Start of Data under study

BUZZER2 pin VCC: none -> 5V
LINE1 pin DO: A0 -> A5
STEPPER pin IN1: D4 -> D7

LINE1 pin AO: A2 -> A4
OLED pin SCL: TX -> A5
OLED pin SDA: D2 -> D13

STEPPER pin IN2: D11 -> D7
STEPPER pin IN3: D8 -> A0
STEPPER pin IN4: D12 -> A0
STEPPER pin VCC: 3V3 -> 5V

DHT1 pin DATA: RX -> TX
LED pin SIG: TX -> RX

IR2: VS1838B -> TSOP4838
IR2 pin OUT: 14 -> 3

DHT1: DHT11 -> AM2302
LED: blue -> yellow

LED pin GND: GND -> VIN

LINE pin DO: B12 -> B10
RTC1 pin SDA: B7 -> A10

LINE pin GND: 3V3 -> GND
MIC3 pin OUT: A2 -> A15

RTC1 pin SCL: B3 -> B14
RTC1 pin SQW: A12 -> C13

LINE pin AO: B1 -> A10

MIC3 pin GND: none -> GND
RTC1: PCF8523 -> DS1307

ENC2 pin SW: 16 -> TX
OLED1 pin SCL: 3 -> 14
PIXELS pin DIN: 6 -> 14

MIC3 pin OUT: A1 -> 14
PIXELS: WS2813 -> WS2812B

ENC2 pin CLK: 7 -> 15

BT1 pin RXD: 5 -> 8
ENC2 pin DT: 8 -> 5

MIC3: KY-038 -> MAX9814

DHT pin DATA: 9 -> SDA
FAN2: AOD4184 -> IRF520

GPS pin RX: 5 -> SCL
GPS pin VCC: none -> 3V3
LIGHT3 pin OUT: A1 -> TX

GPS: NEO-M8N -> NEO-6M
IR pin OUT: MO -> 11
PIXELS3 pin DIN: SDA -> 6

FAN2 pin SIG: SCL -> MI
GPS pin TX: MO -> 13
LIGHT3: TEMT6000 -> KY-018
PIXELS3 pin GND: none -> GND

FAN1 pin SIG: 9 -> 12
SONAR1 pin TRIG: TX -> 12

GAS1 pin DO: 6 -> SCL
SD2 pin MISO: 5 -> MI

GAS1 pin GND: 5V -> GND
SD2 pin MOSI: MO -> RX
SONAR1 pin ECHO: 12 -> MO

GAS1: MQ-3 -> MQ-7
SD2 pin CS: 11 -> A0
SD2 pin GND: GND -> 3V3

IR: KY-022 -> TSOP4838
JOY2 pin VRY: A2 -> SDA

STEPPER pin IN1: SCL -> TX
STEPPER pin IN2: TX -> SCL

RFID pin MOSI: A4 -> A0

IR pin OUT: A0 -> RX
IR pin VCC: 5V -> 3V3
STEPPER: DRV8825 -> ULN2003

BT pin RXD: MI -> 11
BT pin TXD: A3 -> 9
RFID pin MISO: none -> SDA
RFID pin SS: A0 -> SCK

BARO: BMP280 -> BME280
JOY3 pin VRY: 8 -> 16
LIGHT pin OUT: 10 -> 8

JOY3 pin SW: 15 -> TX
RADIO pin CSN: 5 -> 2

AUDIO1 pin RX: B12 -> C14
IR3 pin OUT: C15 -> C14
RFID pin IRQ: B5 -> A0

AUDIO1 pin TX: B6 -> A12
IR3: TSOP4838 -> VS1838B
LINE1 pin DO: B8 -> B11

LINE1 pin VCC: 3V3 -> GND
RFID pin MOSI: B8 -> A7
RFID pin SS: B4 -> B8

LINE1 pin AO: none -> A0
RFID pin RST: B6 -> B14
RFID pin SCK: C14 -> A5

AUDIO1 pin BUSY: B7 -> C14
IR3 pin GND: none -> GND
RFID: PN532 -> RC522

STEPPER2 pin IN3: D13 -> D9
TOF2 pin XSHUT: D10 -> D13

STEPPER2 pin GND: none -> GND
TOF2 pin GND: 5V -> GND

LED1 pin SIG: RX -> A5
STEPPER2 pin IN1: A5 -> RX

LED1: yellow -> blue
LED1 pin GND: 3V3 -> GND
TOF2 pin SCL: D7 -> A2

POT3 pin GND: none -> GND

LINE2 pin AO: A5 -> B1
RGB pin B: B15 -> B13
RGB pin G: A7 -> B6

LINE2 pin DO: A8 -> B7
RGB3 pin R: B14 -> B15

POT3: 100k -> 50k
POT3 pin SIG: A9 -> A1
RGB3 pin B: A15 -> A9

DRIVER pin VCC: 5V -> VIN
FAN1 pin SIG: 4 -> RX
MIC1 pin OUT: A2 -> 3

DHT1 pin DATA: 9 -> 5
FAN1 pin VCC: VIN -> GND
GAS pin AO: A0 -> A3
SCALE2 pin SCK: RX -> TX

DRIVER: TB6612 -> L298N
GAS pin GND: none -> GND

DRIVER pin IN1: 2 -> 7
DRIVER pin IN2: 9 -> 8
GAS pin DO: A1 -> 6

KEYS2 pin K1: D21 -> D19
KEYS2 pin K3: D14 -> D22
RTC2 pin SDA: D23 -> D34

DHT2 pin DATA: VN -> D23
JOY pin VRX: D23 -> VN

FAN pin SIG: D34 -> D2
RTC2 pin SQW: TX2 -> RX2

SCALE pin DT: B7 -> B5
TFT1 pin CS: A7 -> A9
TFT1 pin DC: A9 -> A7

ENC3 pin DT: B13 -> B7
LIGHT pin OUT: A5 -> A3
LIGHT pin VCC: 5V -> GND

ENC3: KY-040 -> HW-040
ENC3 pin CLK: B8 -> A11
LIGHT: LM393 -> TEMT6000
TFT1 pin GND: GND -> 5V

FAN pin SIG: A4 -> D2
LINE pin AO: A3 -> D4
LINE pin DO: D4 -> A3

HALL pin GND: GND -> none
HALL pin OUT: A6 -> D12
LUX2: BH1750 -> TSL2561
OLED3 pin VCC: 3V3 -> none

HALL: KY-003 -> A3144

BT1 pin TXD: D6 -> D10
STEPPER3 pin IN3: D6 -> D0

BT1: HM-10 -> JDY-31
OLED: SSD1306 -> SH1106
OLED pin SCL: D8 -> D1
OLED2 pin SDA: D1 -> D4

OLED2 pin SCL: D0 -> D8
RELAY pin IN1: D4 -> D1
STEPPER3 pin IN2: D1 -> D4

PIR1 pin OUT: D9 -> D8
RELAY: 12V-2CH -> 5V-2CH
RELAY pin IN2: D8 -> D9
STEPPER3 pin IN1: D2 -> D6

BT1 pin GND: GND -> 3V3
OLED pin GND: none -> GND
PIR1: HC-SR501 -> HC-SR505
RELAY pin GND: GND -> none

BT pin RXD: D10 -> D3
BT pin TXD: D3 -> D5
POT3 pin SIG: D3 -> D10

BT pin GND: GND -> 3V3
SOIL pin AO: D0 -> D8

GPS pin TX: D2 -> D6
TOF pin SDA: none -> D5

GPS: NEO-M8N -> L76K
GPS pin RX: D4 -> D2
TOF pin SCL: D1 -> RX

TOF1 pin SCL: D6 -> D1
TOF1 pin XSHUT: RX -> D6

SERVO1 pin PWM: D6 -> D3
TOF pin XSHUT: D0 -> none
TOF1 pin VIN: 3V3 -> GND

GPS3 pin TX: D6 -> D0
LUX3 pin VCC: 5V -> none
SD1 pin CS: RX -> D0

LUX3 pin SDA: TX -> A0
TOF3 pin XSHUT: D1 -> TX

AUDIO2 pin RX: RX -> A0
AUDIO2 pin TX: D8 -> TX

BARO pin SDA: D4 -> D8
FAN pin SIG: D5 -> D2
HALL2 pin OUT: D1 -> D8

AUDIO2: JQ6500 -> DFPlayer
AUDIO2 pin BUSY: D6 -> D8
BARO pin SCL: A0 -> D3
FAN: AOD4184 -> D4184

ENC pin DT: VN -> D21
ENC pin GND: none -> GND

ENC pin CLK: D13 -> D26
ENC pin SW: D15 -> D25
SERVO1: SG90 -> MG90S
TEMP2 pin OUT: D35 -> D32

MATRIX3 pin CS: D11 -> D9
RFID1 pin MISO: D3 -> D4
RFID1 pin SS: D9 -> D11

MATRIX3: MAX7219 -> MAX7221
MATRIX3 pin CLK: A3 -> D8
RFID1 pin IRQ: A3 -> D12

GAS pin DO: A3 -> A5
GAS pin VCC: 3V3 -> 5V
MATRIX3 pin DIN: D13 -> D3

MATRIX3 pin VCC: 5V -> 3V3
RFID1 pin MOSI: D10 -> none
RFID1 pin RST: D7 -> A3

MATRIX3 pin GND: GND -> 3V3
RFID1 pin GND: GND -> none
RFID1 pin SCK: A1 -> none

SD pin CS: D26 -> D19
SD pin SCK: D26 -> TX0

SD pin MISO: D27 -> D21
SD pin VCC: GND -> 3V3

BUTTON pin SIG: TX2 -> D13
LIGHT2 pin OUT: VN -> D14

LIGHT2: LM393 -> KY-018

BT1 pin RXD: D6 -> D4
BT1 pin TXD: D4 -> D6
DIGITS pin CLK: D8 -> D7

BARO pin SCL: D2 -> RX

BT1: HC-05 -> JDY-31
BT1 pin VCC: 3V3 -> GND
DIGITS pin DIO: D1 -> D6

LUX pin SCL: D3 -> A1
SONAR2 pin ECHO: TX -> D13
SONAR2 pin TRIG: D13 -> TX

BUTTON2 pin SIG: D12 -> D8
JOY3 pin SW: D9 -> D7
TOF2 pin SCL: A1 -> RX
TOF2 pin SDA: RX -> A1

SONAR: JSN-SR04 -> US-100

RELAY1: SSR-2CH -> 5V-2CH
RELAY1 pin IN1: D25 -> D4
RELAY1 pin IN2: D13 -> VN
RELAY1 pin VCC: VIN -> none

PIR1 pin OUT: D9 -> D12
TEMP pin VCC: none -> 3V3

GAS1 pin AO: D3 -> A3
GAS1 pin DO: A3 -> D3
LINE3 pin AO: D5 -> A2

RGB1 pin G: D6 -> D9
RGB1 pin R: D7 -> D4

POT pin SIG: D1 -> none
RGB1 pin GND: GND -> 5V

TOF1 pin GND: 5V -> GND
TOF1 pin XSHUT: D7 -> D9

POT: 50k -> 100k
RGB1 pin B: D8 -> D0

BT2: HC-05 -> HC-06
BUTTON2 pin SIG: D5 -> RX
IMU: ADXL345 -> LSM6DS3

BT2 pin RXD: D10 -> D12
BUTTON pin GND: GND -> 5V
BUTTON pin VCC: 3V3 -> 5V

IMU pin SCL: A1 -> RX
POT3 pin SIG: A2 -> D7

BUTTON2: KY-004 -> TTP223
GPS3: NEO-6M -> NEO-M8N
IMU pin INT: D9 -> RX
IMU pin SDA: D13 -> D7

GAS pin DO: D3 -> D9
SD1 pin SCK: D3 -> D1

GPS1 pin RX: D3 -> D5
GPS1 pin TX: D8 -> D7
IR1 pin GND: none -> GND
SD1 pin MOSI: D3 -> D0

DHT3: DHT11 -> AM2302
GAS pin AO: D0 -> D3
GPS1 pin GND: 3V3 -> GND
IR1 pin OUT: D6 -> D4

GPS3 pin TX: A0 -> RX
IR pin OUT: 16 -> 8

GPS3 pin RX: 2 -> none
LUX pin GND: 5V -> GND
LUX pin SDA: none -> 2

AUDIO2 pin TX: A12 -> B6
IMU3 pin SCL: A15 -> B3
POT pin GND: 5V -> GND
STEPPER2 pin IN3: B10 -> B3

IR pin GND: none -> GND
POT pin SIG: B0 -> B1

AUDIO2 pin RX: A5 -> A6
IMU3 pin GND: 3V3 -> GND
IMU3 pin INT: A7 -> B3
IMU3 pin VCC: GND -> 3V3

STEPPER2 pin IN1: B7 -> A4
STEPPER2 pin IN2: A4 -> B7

End of Data under study

Exercise details: Going back to the entries above, set down exactly the lines that begin at the one with "TFT1 pin GND: GND -> 5V" and end at the one with "BT1 pin TXD: D6 -> D10", both included, and nothing else.

Output of the task:
TFT1 pin GND: GND -> 5V

FAN pin SIG: A4 -> D2
LINE pin AO: A3 -> D4
LINE pin DO: D4 -> A3

HALL pin GND: GND -> none
HALL pin OUT: A6 -> D12
LUX2: BH1750 -> TSL2561
OLED3 pin VCC: 3V3 -> none

HALL: KY-003 -> A3144

BT1 pin TXD: D6 -> D10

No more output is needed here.